= Beginning of Section =
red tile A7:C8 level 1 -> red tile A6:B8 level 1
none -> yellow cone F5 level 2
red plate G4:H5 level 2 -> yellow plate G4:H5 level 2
= End of Section =
= Beginning of Section =
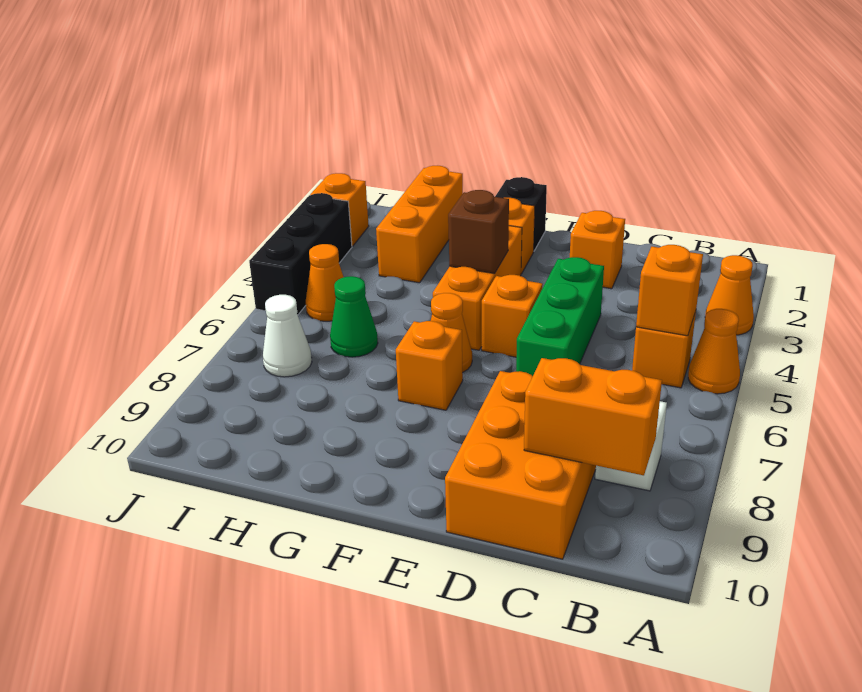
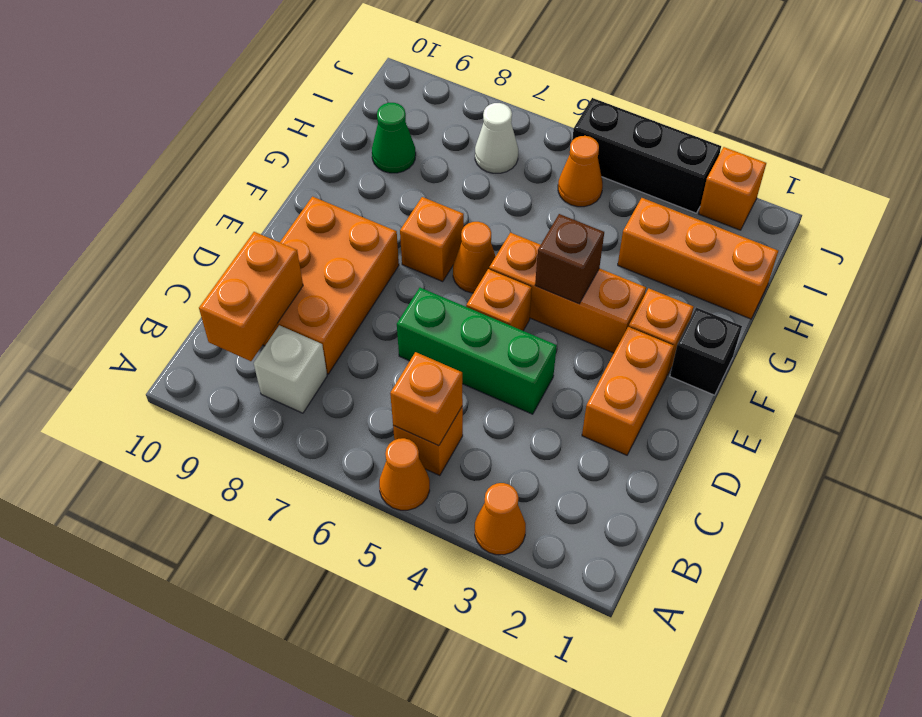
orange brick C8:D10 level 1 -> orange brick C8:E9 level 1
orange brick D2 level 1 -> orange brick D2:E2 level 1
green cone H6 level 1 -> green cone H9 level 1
= End of Section =
=== What needs to be done ===
Some lines in the material contain "yellow". Show all of them.

=== Written response ===
none -> yellow cone F5 level 2
red plate G4:H5 level 2 -> yellow plate G4:H5 level 2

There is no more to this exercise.